Task to complete:
Copy the data exactly from the line that contains "D2: zener (A GND, K FB) -> none" through the line that contains "R7: 47k (FB, MID) -> 2.2k (FB, MID)", keeping both end lines and leaving out everything else.

Given data Start Marker

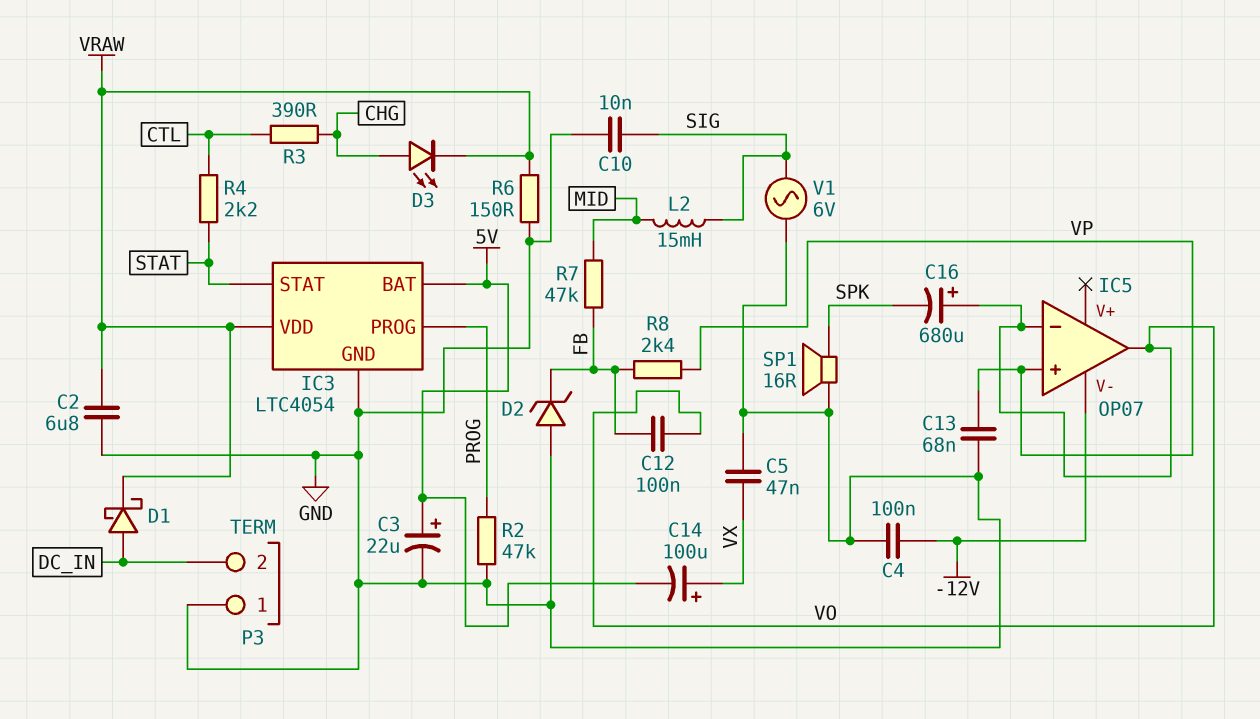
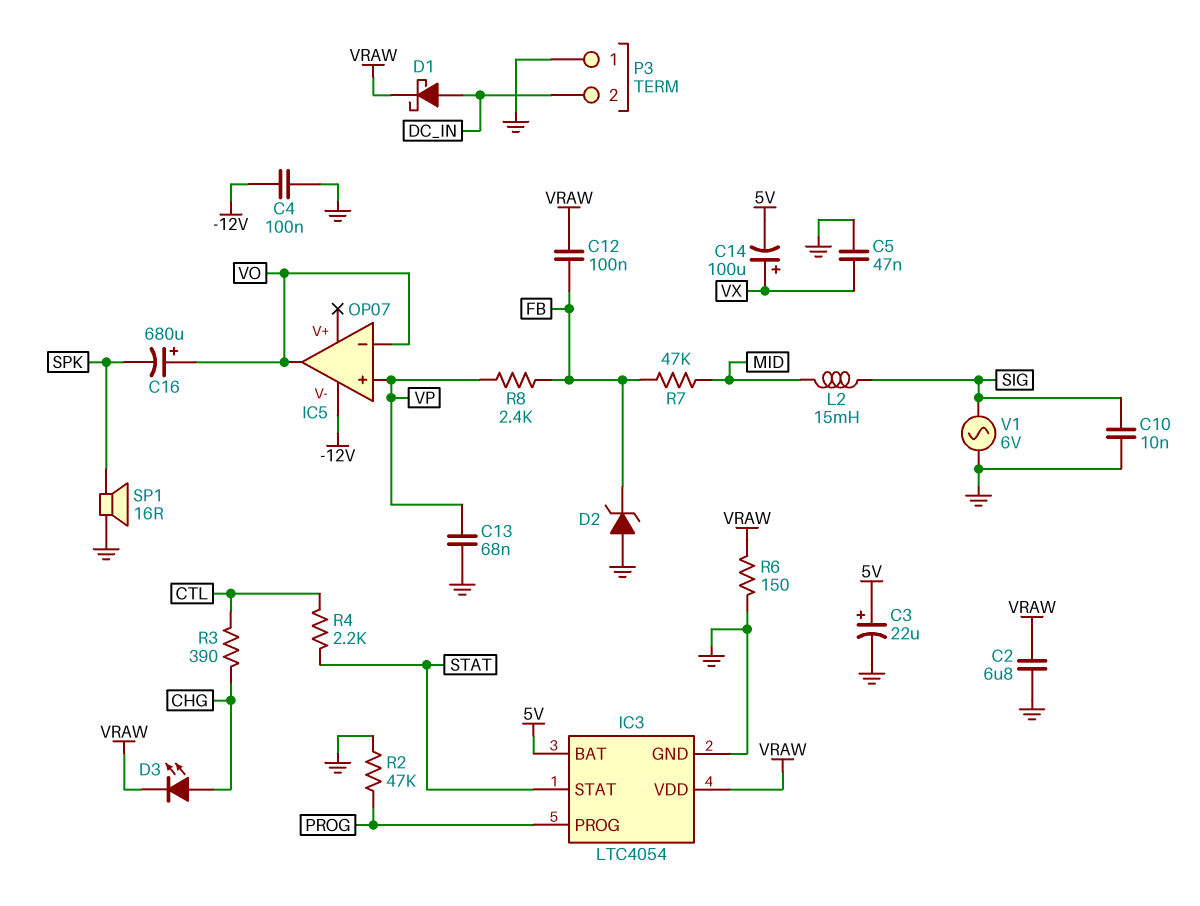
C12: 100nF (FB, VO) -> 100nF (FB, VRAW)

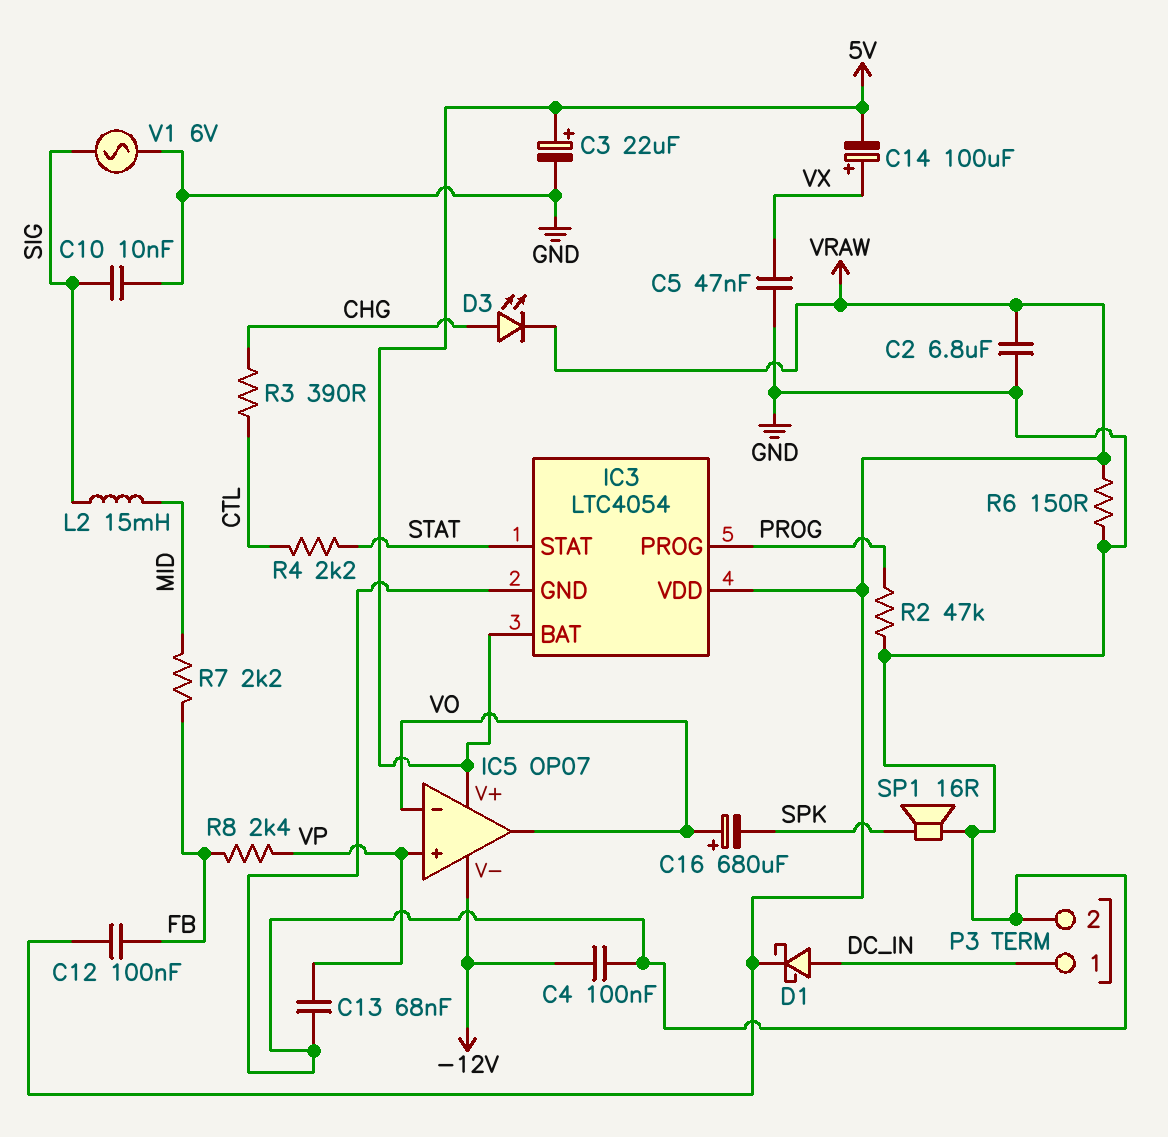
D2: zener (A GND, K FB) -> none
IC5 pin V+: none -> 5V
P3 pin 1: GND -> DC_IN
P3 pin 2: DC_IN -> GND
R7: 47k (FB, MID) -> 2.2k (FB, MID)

Given data End Marker
Given data Start Marker

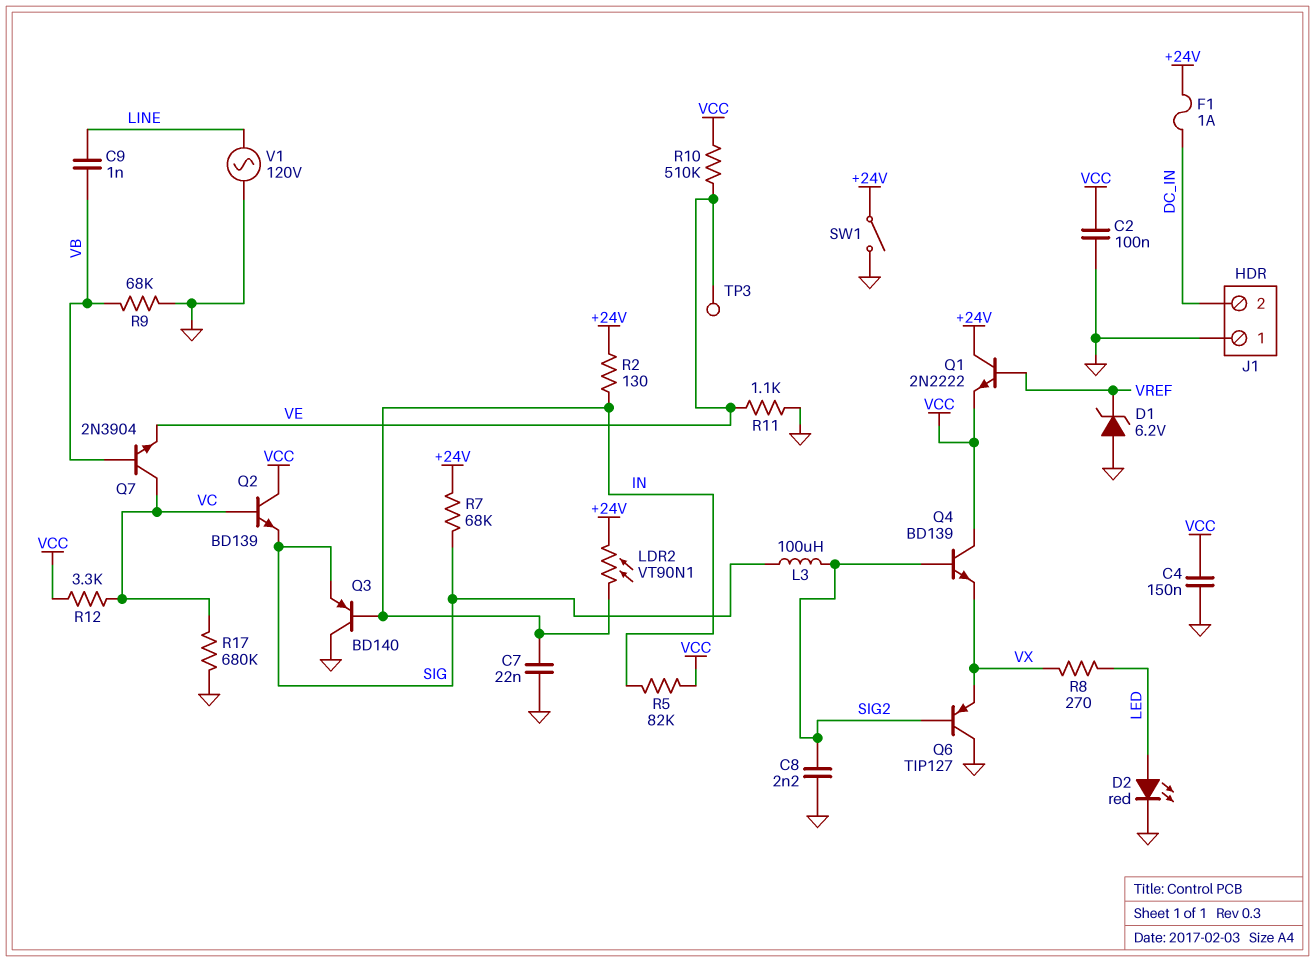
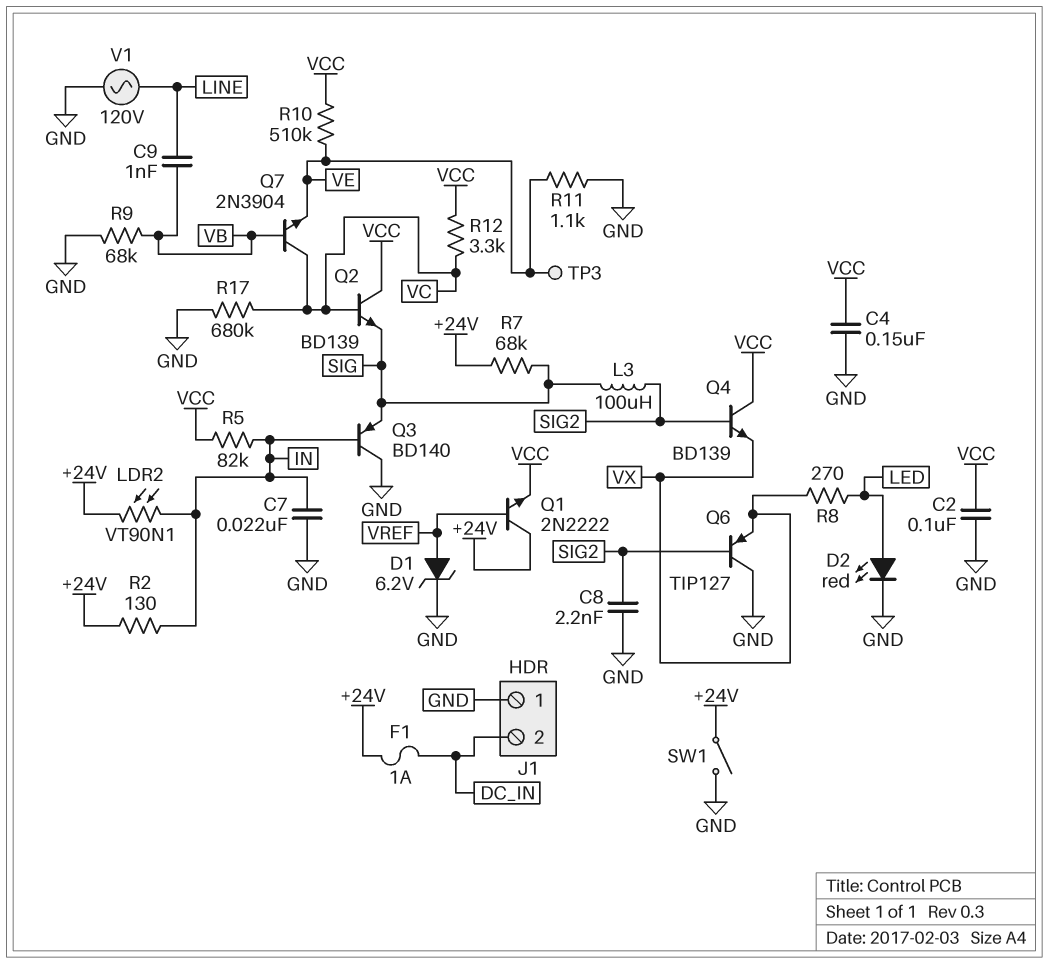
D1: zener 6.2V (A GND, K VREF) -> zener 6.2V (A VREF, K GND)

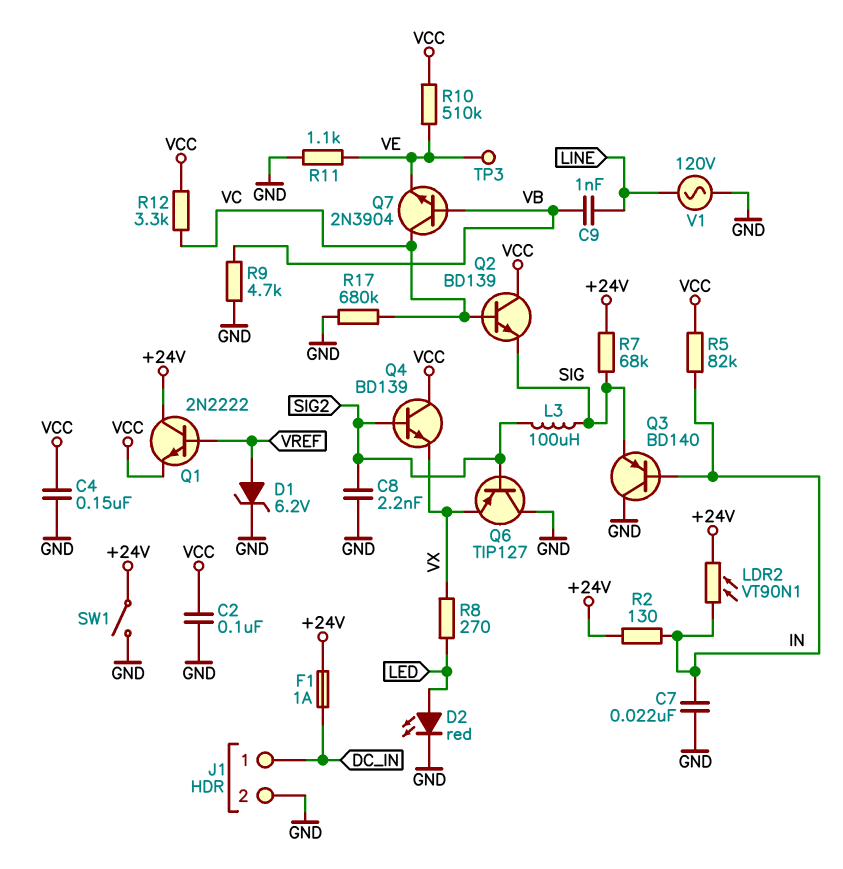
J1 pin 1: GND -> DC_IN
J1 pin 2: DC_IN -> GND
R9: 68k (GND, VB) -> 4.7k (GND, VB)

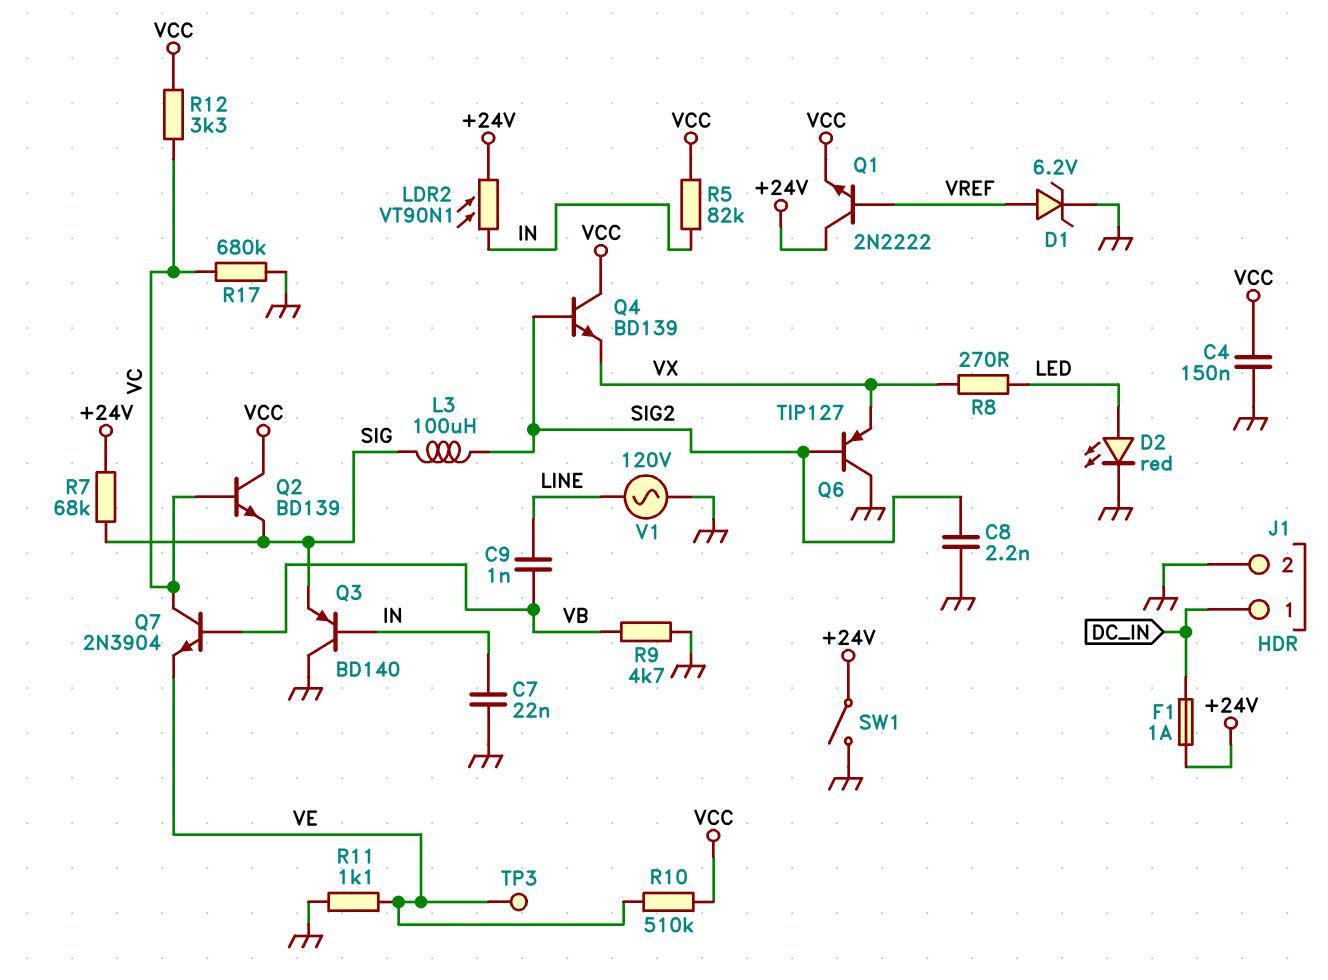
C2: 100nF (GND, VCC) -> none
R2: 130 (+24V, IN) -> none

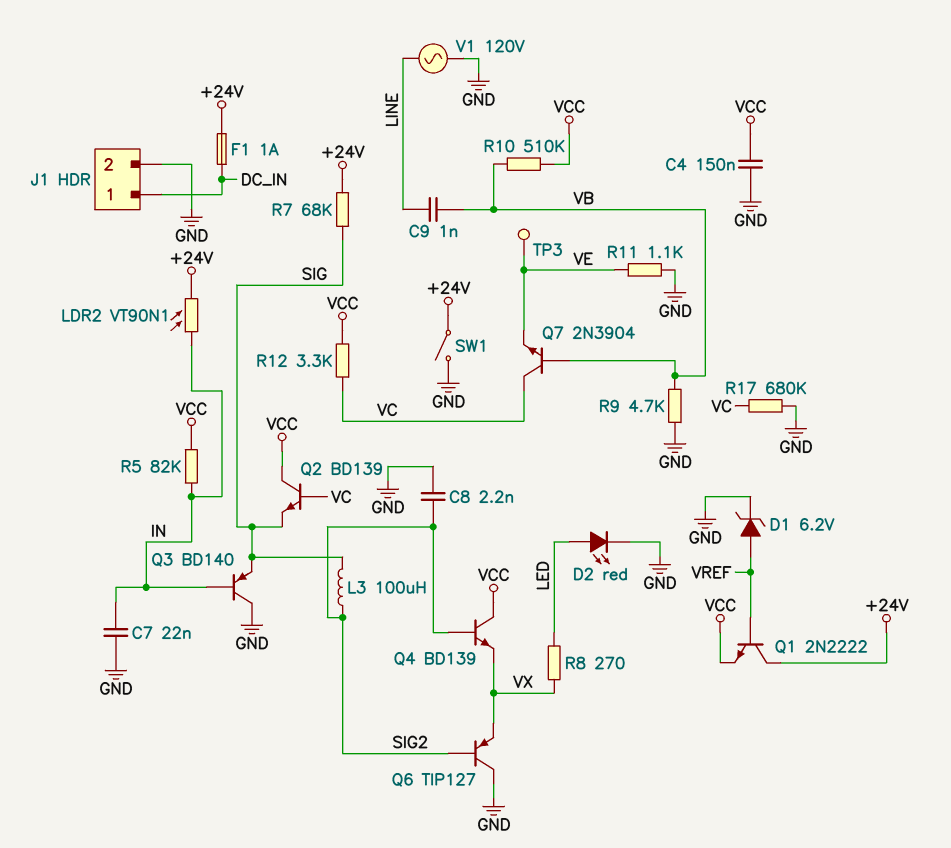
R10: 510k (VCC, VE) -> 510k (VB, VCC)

Given data End Marker

Answer to this exercise:
D2: zener (A GND, K FB) -> none
IC5 pin V+: none -> 5V
P3 pin 1: GND -> DC_IN
P3 pin 2: DC_IN -> GND
R7: 47k (FB, MID) -> 2.2k (FB, MID)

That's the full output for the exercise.